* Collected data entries

▬▬▬▬▬▬▬▬▬▬

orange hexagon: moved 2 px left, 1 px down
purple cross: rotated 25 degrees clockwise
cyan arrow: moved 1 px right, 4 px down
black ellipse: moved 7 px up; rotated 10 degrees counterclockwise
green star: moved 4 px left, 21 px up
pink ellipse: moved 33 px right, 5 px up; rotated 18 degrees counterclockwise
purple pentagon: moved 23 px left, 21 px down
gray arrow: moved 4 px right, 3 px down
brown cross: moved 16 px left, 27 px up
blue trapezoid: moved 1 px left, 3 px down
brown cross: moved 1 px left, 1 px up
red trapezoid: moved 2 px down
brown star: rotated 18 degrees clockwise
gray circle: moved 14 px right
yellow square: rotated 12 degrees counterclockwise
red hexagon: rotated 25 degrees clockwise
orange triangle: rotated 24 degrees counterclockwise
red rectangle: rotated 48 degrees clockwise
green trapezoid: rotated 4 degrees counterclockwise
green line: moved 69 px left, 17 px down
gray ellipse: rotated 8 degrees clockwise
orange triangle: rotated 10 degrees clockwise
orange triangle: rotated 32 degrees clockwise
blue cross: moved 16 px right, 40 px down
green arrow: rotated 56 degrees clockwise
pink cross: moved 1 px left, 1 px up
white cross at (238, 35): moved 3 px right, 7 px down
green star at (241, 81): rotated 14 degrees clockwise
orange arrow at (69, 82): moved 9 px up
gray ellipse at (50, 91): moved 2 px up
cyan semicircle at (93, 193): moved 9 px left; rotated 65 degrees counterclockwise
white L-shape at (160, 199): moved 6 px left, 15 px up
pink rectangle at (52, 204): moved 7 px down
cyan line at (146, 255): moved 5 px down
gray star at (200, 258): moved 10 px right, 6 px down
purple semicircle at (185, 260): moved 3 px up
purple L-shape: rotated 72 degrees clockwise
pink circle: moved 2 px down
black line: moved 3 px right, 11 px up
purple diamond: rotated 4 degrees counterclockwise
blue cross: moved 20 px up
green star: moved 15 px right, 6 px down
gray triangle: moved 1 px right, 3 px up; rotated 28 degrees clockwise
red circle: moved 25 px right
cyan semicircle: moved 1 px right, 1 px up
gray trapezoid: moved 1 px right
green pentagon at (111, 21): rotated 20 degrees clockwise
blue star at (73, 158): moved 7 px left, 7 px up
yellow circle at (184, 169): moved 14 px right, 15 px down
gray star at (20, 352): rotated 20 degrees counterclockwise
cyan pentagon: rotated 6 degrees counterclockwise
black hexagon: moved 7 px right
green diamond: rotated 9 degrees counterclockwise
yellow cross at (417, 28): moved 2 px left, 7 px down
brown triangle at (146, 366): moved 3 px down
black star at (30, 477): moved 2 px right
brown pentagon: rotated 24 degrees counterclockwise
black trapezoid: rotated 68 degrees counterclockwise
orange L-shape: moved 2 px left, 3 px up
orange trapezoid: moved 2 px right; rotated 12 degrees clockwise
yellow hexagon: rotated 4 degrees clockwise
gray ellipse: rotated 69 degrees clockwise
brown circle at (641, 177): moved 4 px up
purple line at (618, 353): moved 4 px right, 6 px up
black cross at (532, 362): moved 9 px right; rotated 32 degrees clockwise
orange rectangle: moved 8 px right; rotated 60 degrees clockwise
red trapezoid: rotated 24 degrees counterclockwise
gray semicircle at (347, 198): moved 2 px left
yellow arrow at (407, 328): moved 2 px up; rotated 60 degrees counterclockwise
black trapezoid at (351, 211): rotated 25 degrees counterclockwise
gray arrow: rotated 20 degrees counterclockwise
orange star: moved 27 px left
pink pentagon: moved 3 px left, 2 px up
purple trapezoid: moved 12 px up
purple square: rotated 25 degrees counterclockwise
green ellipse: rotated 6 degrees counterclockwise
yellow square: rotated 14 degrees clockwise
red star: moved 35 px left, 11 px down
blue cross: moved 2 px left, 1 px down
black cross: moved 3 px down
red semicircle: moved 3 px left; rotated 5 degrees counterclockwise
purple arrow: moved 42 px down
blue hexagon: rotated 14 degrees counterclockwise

▬▬▬▬▬▬▬▬▬▬

* Instruction
Copy every item above word for word, keeping each line as it stands.

* Solution to this problem
orange hexagon: moved 2 px left, 1 px down
purple cross: rotated 25 degrees clockwise
cyan arrow: moved 1 px right, 4 px down
black ellipse: moved 7 px up; rotated 10 degrees counterclockwise
green star: moved 4 px left, 21 px up
pink ellipse: moved 33 px right, 5 px up; rotated 18 degrees counterclockwise
purple pentagon: moved 23 px left, 21 px down
gray arrow: moved 4 px right, 3 px down
brown cross: moved 16 px left, 27 px up
blue trapezoid: moved 1 px left, 3 px down
brown cross: moved 1 px left, 1 px up
red trapezoid: moved 2 px down
brown star: rotated 18 degrees clockwise
gray circle: moved 14 px right
yellow square: rotated 12 degrees counterclockwise
red hexagon: rotated 25 degrees clockwise
orange triangle: rotated 24 degrees counterclockwise
red rectangle: rotated 48 degrees clockwise
green trapezoid: rotated 4 degrees counterclockwise
green line: moved 69 px left, 17 px down
gray ellipse: rotated 8 degrees clockwise
orange triangle: rotated 10 degrees clockwise
orange triangle: rotated 32 degrees clockwise
blue cross: moved 16 px right, 40 px down
green arrow: rotated 56 degrees clockwise
pink cross: moved 1 px left, 1 px up
white cross at (238, 35): moved 3 px right, 7 px down
green star at (241, 81): rotated 14 degrees clockwise
orange arrow at (69, 82): moved 9 px up
gray ellipse at (50, 91): moved 2 px up
cyan semicircle at (93, 193): moved 9 px left; rotated 65 degrees counterclockwise
white L-shape at (160, 199): moved 6 px left, 15 px up
pink rectangle at (52, 204): moved 7 px down
cyan line at (146, 255): moved 5 px down
gray star at (200, 258): moved 10 px right, 6 px down
purple semicircle at (185, 260): moved 3 px up
purple L-shape: rotated 72 degrees clockwise
pink circle: moved 2 px down
black line: moved 3 px right, 11 px up
purple diamond: rotated 4 degrees counterclockwise
blue cross: moved 20 px up
green star: moved 15 px right, 6 px down
gray triangle: moved 1 px right, 3 px up; rotated 28 degrees clockwise
red circle: moved 25 px right
cyan semicircle: moved 1 px right, 1 px up
gray trapezoid: moved 1 px right
green pentagon at (111, 21): rotated 20 degrees clockwise
blue star at (73, 158): moved 7 px left, 7 px up
yellow circle at (184, 169): moved 14 px right, 15 px down
gray star at (20, 352): rotated 20 degrees counterclockwise
cyan pentagon: rotated 6 degrees counterclockwise
black hexagon: moved 7 px right
green diamond: rotated 9 degrees counterclockwise
yellow cross at (417, 28): moved 2 px left, 7 px down
brown triangle at (146, 366): moved 3 px down
black star at (30, 477): moved 2 px right
brown pentagon: rotated 24 degrees counterclockwise
black trapezoid: rotated 68 degrees counterclockwise
orange L-shape: moved 2 px left, 3 px up
orange trapezoid: moved 2 px right; rotated 12 degrees clockwise
yellow hexagon: rotated 4 degrees clockwise
gray ellipse: rotated 69 degrees clockwise
brown circle at (641, 177): moved 4 px up
purple line at (618, 353): moved 4 px right, 6 px up
black cross at (532, 362): moved 9 px right; rotated 32 degrees clockwise
orange rectangle: moved 8 px right; rotated 60 degrees clockwise
red trapezoid: rotated 24 degrees counterclockwise
gray semicircle at (347, 198): moved 2 px left
yellow arrow at (407, 328): moved 2 px up; rotated 60 degrees counterclockwise
black trapezoid at (351, 211): rotated 25 degrees counterclockwise
gray arrow: rotated 20 degrees counterclockwise
orange star: moved 27 px left
pink pentagon: moved 3 px left, 2 px up
purple trapezoid: moved 12 px up
purple square: rotated 25 degrees counterclockwise
green ellipse: rotated 6 degrees counterclockwise
yellow square: rotated 14 degrees clockwise
red star: moved 35 px left, 11 px down
blue cross: moved 2 px left, 1 px down
black cross: moved 3 px down
red semicircle: moved 3 px left; rotated 5 degrees counterclockwise
purple arrow: moved 42 px down
blue hexagon: rotated 14 degrees counterclockwise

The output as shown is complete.